- **TASK TO CARRY OUT**: Leave the pictures out and reproduce, exactly, the lines from the one with "U1 pin P1.3: N010 -> GND" through the end of the entries below.

### SOURCE DATA ###

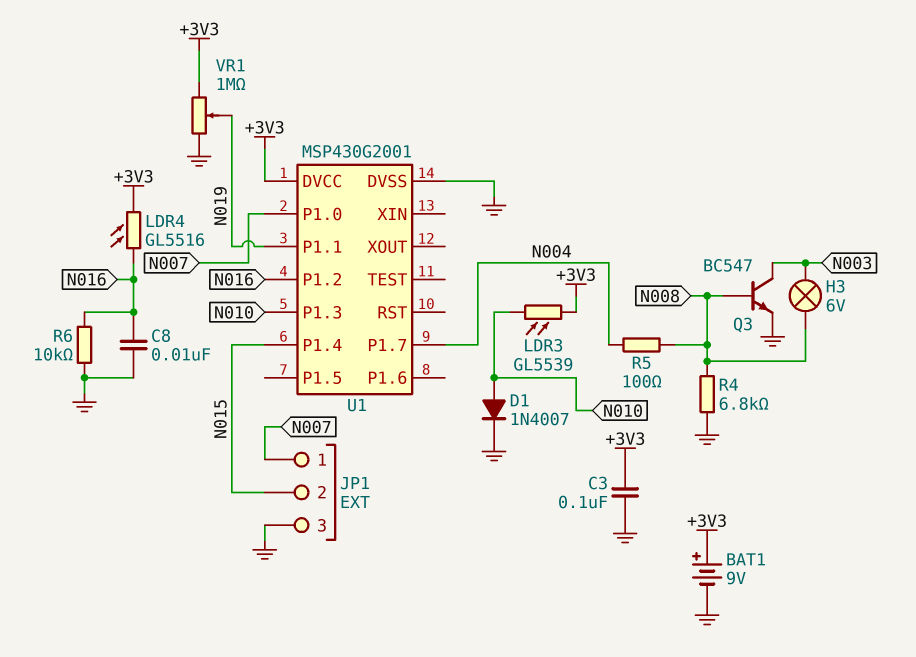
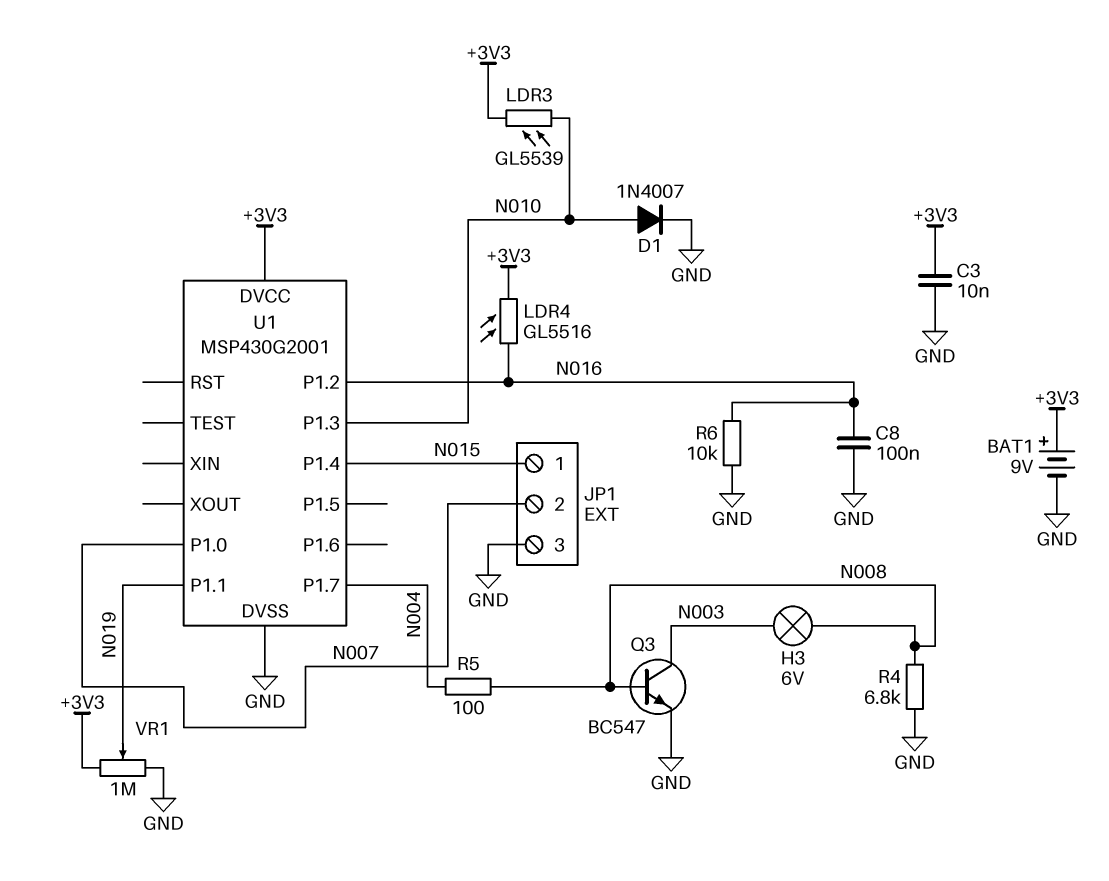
C3: 100nF (+3V3, GND) -> 10nF (+3V3, GND)
C8: 10nF (GND, N016) -> 100nF (GND, N016)
JP1 pin 1: N007 -> N015
JP1 pin 2: N015 -> N007

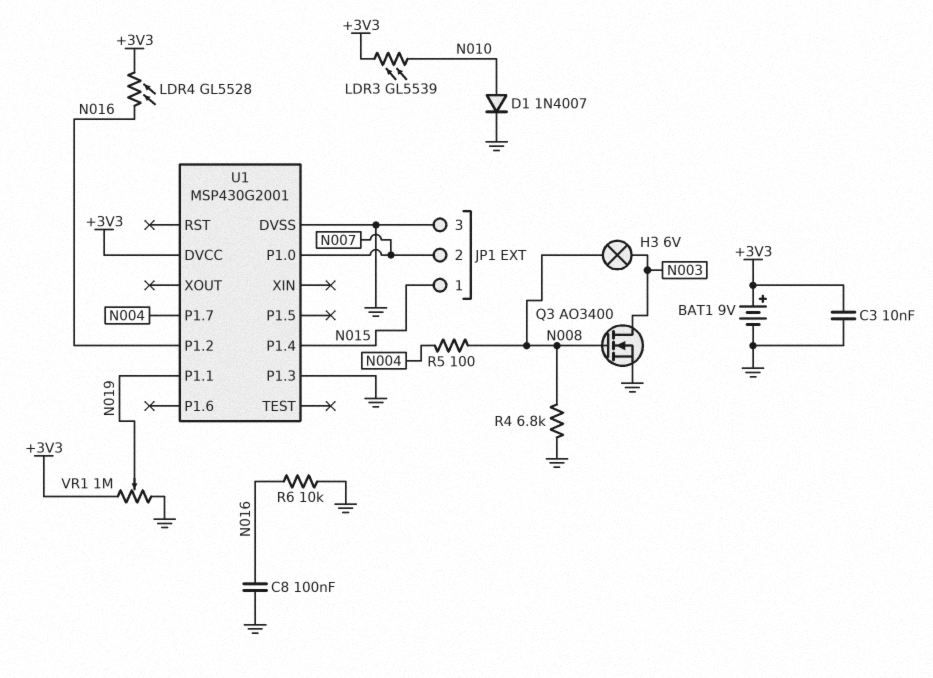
LDR4: GL5516 (+3V3, N016) -> GL5528 (+3V3, N016)
Q3: NPN BC547 (B N008, C N003, E GND) -> NMOS AO3400 (G N008, D N003, S GND)
U1 pin P1.3: N010 -> GND

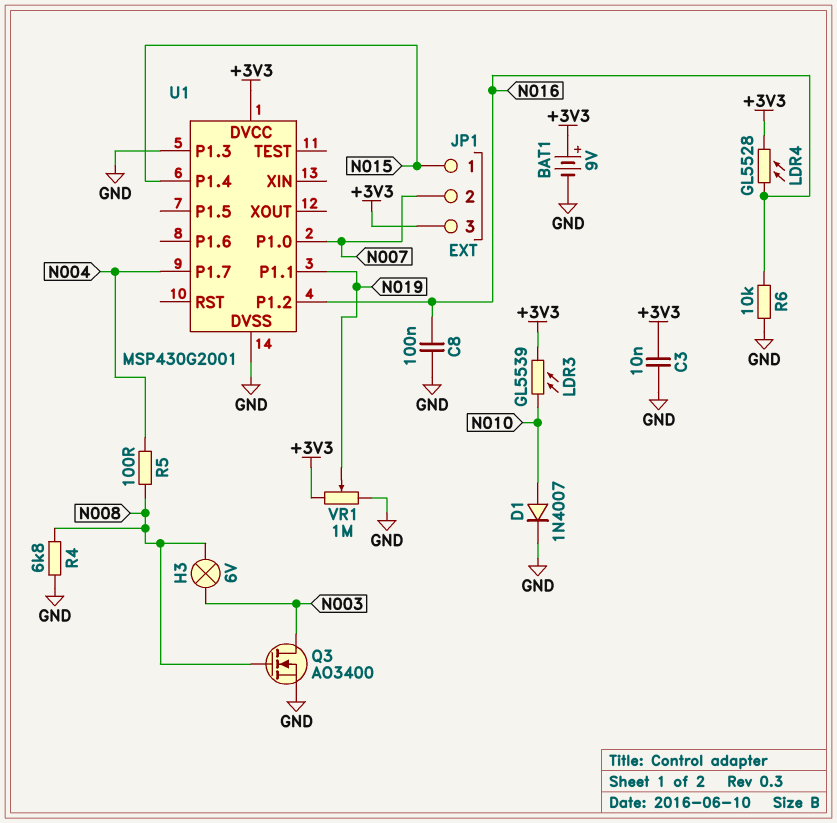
JP1 pin 3: GND -> +3V3

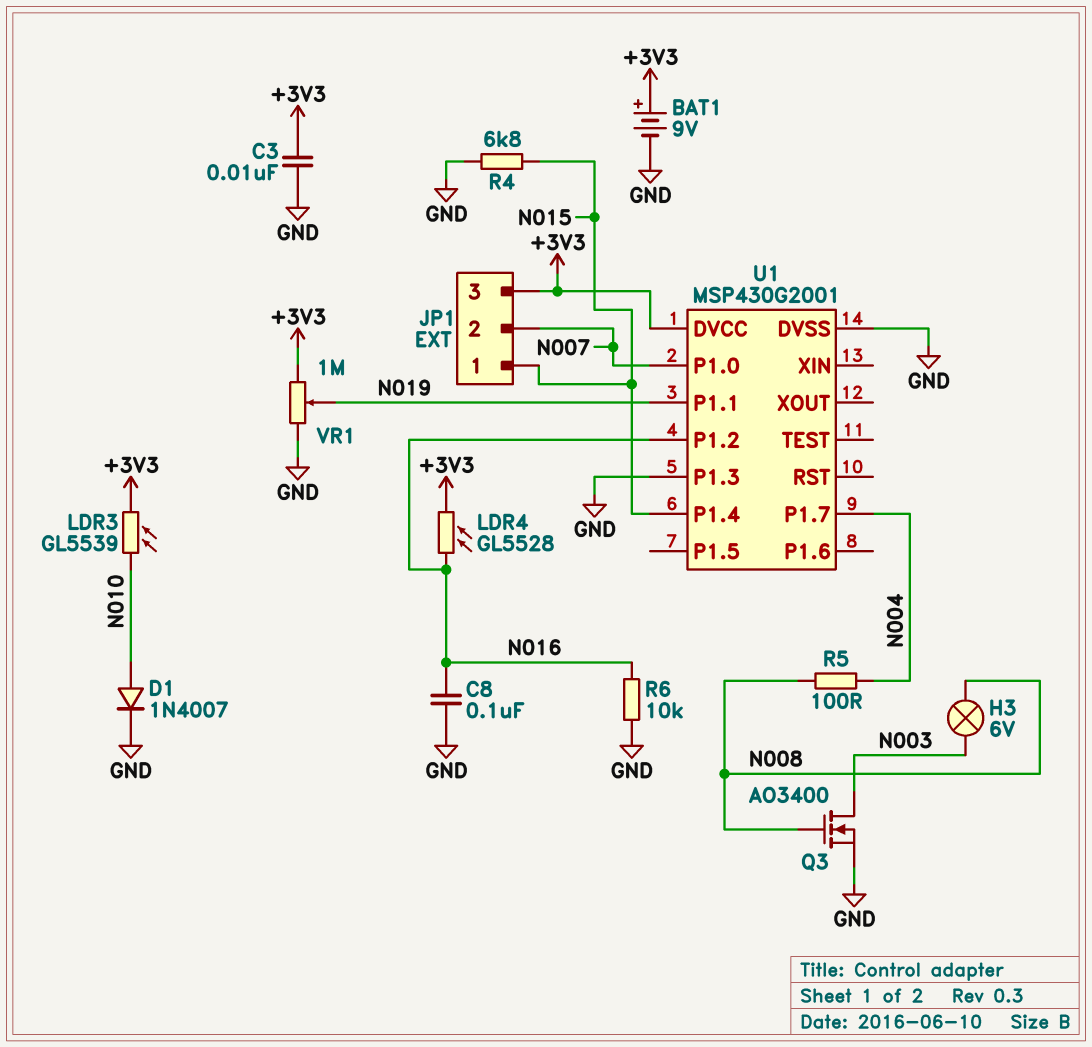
R4: 6.8k (GND, N008) -> 6.8k (GND, N015)

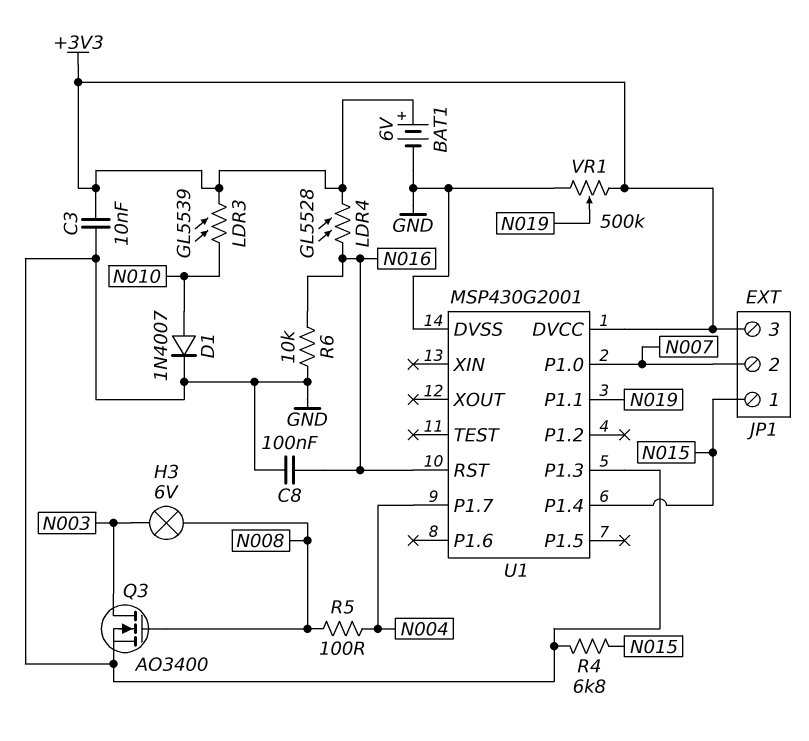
BAT1: 9V (plus +3V3, minus GND) -> 6V (plus +3V3, minus GND)
U1 pin P1.2: N016 -> none
U1 pin RST: none -> N016
VR1: 1M (+3V3, GND, wiper N019) -> 500k (+3V3, GND, wiper N019)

###

- **RESULT BELOW**:
U1 pin P1.3: N010 -> GND

JP1 pin 3: GND -> +3V3

R4: 6.8k (GND, N008) -> 6.8k (GND, N015)

BAT1: 9V (plus +3V3, minus GND) -> 6V (plus +3V3, minus GND)
U1 pin P1.2: N016 -> none
U1 pin RST: none -> N016
VR1: 1M (+3V3, GND, wiper N019) -> 500k (+3V3, GND, wiper N019)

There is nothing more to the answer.